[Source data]
──────────────────────────────
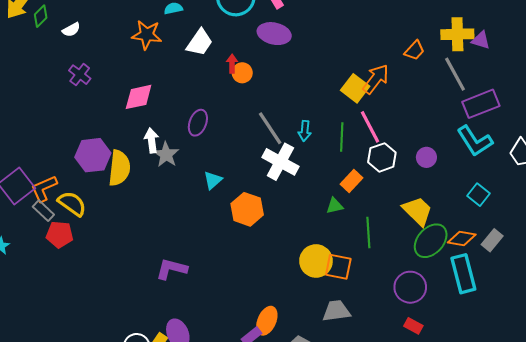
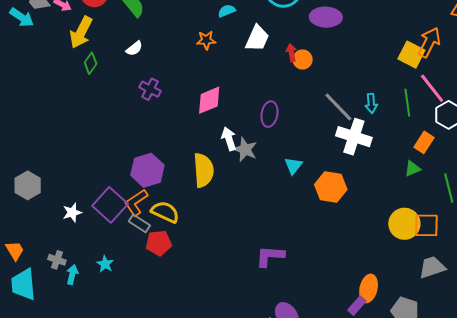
green diamond: (41, 16) -> (91, 63), moved
orange star: (147, 35) -> (206, 40), size x0.7
purple hexagon: (93, 155) -> (147, 170), moved

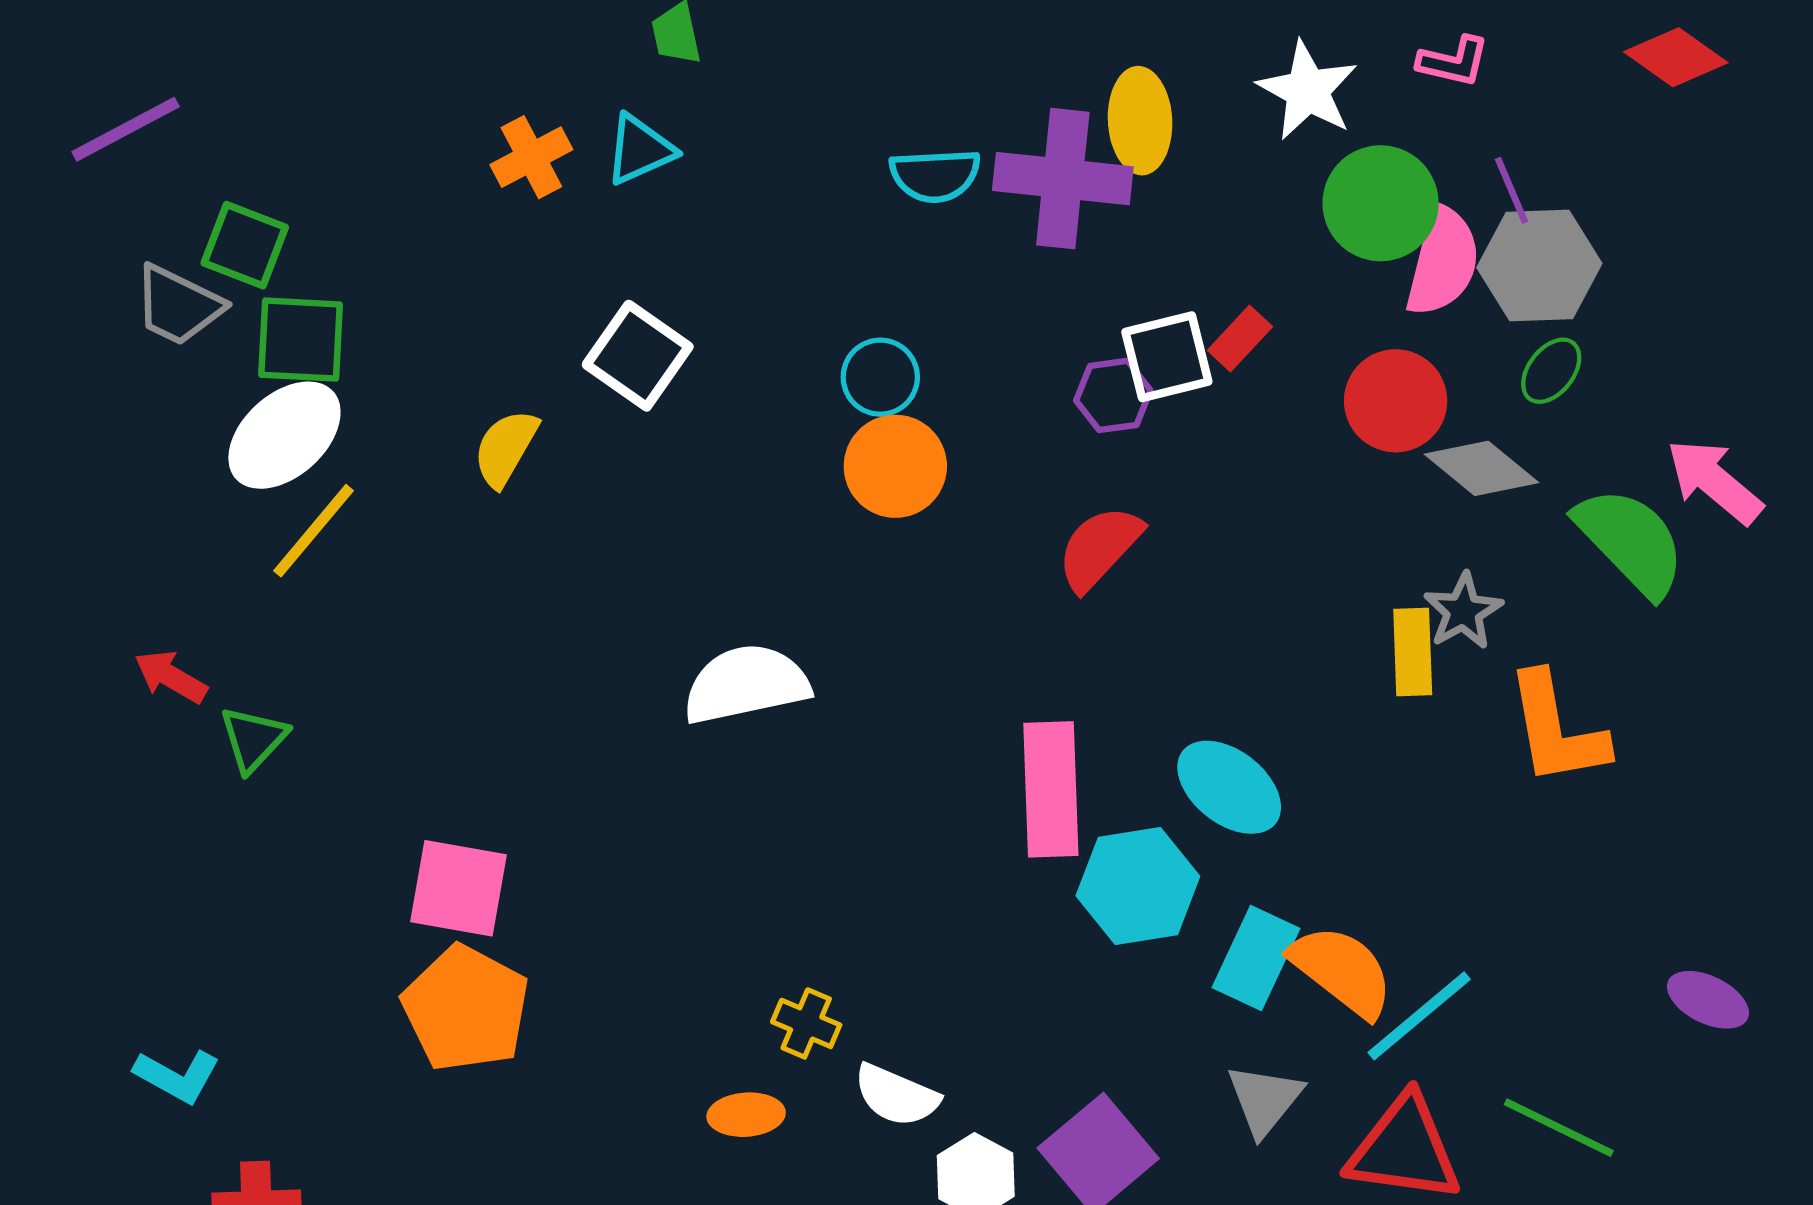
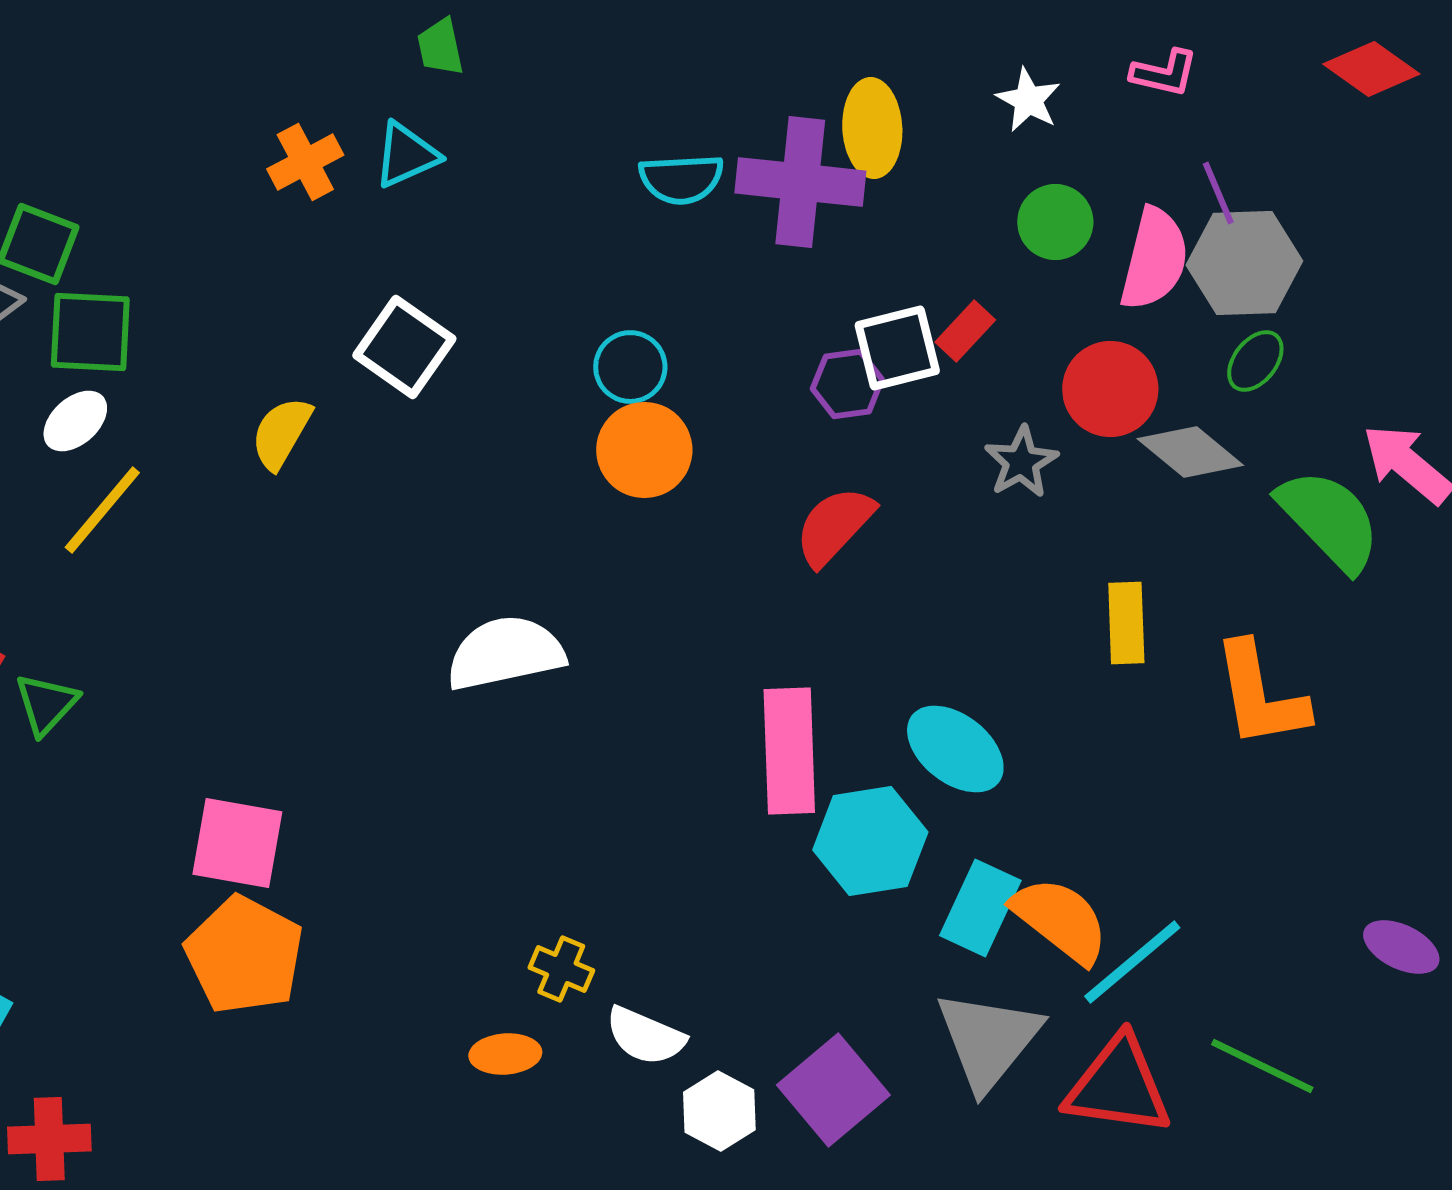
white star: (1308, 91) -> (1028, 100), size x0.7
green circle: (1381, 203) -> (1055, 222), moved, size x0.7
white ellipse: (284, 435) -> (75, 421), size x0.6
gray star: (1463, 611) -> (1021, 462), moved
gray triangle: (1265, 1100) -> (988, 1040), size x1.5

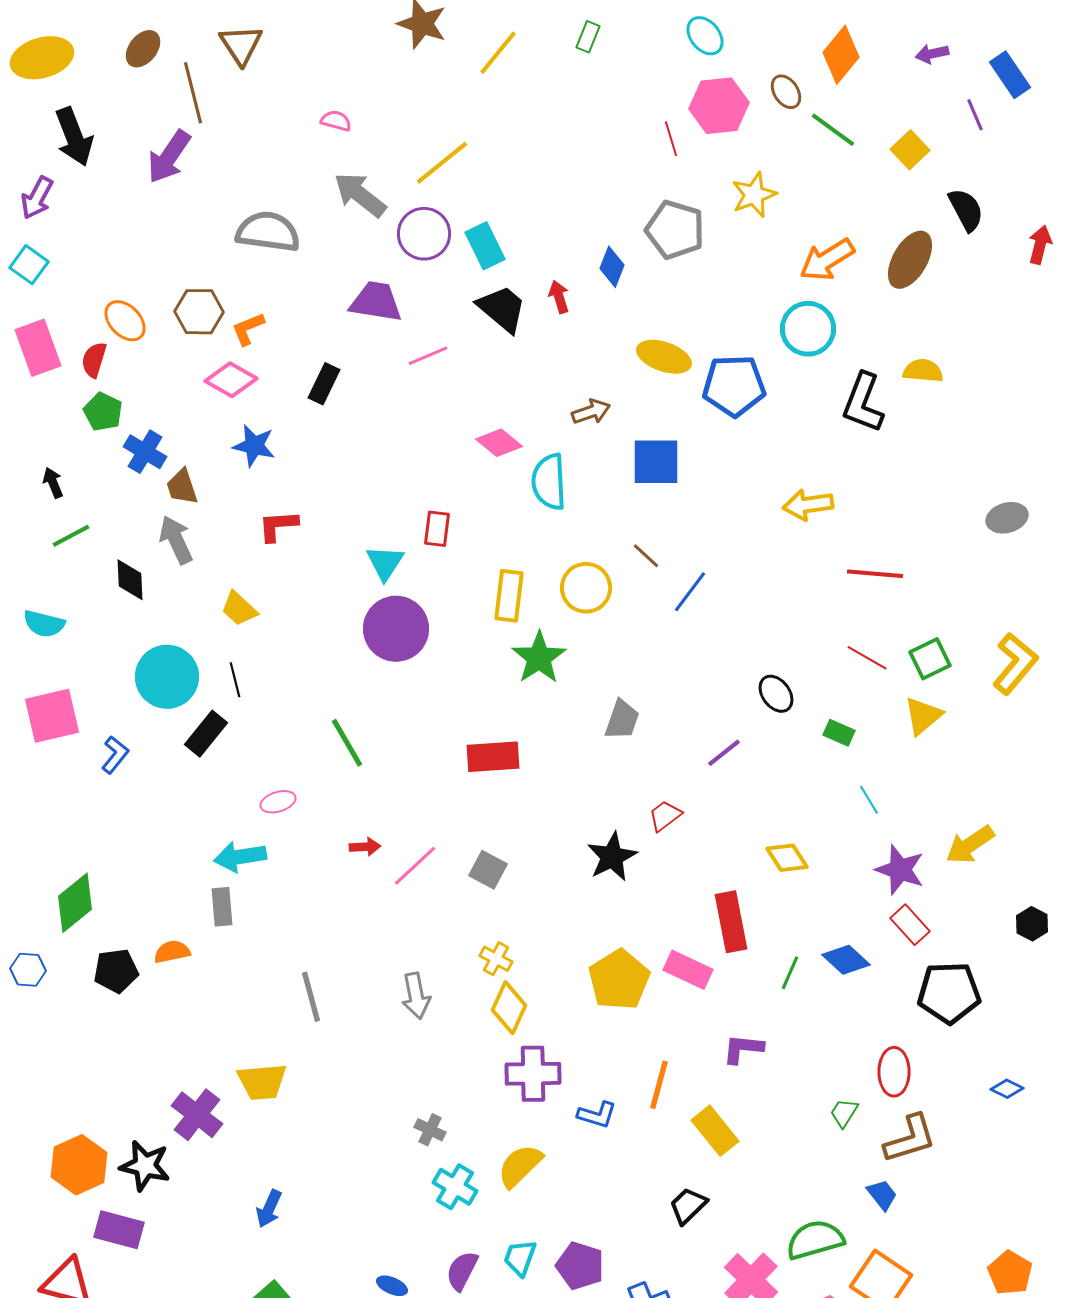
──────────────────────────────
What you need to do: Because the pictures are not wanted, retype every record exactly without them.

Response:
green diamond: (41, 16) -> (91, 63), moved
orange star: (147, 35) -> (206, 40), size x0.7
purple hexagon: (93, 155) -> (147, 170), moved

white star: (1308, 91) -> (1028, 100), size x0.7
green circle: (1381, 203) -> (1055, 222), moved, size x0.7
white ellipse: (284, 435) -> (75, 421), size x0.6
gray star: (1463, 611) -> (1021, 462), moved
gray triangle: (1265, 1100) -> (988, 1040), size x1.5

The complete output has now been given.